__Exercise task__:
Count the lines in the rows below that contain the string "kern", and reply with that number alone.

+ + + + + + +

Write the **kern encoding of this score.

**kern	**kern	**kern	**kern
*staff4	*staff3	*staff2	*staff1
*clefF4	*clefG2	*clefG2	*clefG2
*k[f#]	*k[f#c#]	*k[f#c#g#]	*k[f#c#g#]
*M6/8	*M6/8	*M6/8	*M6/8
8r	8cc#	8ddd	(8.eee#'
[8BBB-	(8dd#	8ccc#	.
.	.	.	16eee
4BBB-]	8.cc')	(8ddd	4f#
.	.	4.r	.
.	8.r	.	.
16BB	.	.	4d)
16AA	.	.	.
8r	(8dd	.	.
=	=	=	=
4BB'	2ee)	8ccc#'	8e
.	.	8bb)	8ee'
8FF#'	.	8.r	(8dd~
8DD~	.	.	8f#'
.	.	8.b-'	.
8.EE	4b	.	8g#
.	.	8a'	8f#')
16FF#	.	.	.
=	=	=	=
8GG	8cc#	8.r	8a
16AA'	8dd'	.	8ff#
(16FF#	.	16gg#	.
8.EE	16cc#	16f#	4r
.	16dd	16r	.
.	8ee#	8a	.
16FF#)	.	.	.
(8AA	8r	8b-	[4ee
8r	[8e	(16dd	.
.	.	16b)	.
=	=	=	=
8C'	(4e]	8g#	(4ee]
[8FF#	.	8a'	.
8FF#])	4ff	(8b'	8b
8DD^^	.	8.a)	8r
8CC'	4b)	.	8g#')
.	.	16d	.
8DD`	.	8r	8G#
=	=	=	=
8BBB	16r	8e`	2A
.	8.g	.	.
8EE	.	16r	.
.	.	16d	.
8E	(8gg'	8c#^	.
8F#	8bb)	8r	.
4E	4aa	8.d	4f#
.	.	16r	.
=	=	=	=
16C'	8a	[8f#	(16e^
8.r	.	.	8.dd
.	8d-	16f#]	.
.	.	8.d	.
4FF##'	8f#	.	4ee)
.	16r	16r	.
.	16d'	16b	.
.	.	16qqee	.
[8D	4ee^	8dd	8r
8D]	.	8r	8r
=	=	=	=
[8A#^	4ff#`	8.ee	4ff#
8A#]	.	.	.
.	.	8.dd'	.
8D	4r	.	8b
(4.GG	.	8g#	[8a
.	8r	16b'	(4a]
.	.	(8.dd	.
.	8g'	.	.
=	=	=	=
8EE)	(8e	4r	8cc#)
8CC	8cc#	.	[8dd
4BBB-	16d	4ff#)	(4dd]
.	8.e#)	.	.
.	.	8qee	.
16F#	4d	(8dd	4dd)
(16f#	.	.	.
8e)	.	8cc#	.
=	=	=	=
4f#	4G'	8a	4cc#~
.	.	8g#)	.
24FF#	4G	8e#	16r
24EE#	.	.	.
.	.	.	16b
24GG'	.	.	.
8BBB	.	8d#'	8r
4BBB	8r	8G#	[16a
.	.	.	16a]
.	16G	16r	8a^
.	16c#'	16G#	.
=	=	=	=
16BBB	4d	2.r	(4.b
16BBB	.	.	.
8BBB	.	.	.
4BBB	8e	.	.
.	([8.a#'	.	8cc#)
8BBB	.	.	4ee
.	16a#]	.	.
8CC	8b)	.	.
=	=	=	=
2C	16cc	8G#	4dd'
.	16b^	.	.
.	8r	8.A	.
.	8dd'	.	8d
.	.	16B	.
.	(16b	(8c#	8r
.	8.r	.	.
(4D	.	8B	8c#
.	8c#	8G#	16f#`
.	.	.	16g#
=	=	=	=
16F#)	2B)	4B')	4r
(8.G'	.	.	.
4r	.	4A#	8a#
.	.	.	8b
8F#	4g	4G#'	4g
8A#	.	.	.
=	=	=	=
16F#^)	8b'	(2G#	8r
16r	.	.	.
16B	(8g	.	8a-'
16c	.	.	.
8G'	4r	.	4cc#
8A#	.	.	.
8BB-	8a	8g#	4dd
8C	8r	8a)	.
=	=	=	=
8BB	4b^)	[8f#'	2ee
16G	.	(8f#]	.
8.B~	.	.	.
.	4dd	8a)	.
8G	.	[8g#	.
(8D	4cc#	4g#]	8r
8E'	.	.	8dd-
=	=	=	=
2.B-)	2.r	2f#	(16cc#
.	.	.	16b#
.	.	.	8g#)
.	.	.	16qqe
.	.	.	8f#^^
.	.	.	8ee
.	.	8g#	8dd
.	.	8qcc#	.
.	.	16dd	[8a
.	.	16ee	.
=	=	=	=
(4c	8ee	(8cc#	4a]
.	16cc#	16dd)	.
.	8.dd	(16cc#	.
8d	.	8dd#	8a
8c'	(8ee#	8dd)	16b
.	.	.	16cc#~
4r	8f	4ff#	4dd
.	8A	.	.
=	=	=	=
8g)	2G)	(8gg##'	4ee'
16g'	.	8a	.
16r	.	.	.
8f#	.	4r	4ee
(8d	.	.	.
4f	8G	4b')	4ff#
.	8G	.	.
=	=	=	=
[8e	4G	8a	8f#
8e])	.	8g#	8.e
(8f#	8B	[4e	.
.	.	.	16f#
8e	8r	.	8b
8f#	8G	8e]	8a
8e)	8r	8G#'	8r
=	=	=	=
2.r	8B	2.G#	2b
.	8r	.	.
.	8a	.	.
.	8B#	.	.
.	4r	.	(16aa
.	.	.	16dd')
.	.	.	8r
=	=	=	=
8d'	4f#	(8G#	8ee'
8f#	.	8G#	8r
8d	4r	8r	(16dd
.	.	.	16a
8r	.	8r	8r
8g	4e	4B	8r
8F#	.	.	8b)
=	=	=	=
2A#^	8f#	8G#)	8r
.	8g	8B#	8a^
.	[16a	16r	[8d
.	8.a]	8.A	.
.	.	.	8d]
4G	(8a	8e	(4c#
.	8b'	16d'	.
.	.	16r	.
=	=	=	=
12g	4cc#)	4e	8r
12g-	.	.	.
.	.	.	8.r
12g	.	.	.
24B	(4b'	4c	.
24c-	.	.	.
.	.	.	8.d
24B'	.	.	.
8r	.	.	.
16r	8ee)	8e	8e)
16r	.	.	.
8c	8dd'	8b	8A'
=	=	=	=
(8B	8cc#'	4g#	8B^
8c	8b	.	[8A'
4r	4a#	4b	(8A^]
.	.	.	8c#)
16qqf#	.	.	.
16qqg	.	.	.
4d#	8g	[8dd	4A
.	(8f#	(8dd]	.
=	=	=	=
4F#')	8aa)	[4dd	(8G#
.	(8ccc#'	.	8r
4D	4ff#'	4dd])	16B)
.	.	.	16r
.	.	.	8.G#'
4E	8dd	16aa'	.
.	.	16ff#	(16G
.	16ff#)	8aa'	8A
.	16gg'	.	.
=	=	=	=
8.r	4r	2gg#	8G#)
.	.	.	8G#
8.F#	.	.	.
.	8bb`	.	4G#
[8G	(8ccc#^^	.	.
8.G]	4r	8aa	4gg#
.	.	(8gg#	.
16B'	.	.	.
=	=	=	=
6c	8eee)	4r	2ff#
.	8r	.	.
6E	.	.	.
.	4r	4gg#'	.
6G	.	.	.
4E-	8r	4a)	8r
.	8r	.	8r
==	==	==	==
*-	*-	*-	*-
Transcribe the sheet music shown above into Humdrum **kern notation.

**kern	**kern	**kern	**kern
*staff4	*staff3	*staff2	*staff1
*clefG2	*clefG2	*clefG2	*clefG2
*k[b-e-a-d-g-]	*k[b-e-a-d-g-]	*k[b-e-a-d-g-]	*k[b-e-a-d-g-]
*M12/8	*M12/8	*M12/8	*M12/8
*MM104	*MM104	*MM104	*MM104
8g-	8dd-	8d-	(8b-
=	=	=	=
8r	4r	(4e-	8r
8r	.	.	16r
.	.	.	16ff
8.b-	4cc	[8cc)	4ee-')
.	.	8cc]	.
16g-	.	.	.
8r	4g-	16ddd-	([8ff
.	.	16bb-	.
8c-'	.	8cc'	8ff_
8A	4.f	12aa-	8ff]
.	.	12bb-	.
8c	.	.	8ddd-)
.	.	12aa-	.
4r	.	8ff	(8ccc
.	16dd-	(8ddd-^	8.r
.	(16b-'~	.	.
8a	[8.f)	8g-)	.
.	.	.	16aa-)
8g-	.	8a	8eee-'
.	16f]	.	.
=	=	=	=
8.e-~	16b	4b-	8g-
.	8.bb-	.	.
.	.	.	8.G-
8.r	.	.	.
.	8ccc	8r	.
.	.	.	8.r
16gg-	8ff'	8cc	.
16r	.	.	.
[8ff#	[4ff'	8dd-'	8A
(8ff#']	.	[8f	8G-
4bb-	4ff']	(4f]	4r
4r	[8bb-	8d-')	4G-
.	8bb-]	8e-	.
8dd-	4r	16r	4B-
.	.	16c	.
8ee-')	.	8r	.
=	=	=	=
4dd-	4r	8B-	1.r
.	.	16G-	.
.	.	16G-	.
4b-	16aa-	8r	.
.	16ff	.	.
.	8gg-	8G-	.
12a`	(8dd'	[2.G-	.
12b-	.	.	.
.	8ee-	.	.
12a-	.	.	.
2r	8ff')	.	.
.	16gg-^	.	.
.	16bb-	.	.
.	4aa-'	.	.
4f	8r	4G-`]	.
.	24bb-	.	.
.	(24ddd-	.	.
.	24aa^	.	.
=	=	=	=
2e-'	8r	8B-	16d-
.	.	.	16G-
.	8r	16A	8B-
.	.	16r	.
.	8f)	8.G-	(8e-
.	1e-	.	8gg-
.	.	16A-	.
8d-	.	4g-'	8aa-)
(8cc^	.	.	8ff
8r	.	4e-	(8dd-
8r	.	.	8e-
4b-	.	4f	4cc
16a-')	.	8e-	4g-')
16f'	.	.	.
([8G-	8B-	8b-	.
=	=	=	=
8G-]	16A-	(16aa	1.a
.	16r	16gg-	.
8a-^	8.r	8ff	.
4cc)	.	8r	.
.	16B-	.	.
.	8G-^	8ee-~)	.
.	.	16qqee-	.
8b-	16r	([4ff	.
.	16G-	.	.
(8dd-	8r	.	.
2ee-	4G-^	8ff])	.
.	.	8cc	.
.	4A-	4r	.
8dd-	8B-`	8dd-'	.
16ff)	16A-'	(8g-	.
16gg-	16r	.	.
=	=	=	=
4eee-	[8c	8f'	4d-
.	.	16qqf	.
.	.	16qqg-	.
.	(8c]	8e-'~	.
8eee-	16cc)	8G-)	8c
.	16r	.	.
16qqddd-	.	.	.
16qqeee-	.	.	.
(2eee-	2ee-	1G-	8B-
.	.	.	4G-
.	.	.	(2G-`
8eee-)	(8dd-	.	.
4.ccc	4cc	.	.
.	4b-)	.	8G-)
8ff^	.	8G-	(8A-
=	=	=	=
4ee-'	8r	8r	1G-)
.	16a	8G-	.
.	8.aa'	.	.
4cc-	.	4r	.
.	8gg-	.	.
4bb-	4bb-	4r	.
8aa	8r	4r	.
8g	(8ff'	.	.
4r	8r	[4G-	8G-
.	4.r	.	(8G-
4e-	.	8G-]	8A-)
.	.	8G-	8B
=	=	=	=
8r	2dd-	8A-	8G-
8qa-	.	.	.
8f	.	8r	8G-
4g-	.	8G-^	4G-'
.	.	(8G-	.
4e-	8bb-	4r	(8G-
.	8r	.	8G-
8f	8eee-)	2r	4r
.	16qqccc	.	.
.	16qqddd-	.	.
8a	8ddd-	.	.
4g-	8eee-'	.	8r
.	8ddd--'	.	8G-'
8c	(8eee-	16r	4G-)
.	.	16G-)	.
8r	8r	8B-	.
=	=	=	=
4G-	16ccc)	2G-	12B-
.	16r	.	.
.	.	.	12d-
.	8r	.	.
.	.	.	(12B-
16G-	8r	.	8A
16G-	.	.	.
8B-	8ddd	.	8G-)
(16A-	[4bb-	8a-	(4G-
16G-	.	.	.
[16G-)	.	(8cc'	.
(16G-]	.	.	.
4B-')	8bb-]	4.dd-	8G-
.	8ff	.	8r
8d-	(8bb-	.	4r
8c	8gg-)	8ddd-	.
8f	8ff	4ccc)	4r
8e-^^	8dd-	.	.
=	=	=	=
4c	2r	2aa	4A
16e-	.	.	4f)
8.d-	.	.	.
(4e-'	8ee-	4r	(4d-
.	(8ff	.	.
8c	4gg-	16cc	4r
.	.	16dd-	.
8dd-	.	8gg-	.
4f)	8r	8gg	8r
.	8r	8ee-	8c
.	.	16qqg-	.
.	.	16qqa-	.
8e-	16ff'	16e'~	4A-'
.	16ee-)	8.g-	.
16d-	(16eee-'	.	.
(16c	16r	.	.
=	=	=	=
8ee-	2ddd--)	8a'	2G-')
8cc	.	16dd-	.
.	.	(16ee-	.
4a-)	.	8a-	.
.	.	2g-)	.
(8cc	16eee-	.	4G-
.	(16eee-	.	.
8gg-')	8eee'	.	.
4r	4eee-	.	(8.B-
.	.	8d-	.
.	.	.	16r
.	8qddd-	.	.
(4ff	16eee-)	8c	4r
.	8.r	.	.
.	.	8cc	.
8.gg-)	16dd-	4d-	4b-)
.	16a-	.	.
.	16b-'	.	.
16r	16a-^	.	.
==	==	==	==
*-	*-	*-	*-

+ + + + + + +

__Full response__:
4